Stated problem: Lay out as a numbered list every line of the records from the one containing "Greystead [239, 1142]" down to the one containing "nudged (385, 294)", both included, omitting any blank lines.

Extracted entries:
_ _ _ _
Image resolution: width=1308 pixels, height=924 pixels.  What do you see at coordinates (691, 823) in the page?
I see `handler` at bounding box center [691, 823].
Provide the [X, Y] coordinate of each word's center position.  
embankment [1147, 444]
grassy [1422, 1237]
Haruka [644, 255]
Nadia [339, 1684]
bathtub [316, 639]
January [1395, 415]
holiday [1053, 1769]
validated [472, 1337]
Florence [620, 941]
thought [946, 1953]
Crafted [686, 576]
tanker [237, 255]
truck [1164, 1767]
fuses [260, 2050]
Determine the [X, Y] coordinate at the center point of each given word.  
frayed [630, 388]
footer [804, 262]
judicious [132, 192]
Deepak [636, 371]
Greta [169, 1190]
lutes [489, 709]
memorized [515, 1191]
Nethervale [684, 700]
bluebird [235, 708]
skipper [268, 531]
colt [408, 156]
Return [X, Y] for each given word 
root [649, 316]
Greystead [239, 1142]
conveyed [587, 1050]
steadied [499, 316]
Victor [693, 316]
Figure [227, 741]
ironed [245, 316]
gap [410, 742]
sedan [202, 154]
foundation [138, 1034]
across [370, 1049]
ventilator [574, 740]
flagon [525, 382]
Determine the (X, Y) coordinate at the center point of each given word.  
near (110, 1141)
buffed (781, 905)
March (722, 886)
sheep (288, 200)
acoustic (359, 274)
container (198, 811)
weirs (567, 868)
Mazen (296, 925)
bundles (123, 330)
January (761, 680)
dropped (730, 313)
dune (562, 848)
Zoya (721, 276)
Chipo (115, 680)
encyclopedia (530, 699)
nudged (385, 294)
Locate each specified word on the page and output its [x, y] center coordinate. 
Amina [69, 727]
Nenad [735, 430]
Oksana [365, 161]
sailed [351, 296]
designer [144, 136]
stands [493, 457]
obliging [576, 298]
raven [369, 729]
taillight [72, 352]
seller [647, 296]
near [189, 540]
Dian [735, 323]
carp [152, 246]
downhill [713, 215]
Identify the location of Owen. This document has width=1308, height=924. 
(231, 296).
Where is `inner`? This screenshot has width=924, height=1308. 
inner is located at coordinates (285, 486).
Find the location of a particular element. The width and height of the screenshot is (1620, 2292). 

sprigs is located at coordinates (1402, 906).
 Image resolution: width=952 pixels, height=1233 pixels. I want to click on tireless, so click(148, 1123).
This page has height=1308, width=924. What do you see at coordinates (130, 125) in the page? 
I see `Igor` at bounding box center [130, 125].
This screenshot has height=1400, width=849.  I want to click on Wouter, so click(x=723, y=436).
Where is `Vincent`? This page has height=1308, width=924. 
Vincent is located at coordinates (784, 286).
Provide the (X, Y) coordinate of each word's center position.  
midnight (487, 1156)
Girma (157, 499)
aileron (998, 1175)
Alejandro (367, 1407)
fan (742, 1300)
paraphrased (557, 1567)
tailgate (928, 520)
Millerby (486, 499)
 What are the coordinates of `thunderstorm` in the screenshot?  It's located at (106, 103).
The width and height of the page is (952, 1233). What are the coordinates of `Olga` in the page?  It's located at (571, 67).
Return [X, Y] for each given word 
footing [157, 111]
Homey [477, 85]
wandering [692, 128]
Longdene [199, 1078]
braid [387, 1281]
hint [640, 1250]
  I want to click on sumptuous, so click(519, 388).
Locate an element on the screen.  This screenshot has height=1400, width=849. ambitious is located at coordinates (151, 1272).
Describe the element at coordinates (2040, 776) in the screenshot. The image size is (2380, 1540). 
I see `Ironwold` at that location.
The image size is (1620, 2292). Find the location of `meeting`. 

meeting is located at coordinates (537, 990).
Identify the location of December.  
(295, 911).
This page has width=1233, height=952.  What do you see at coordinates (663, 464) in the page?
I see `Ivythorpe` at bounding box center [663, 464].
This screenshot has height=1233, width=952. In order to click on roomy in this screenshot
_ _ _ _
Result for this exercise:
1. Greystead [239, 1142]
2. conveyed [587, 1050]
3. steadied [499, 316]
4. Victor [693, 316]
5. Figure [227, 741]
6. ironed [245, 316]
7. gap [410, 742]
8. sedan [202, 154]
9. foundation [138, 1034]
10. across [370, 1049]
11. ventilator [574, 740]
12. flagon [525, 382]
13. Determine the (X, Y) coordinate at the center point of each given word.  
14. near (110, 1141)
15. buffed (781, 905)
16. March (722, 886)
17. sheep (288, 200)
18. acoustic (359, 274)
19. container (198, 811)
20. weirs (567, 868)
21. Mazen (296, 925)
22. bundles (123, 330)
23. January (761, 680)
24. dropped (730, 313)
25. dune (562, 848)
26. Zoya (721, 276)
27. Chipo (115, 680)
28. encyclopedia (530, 699)
29. nudged (385, 294)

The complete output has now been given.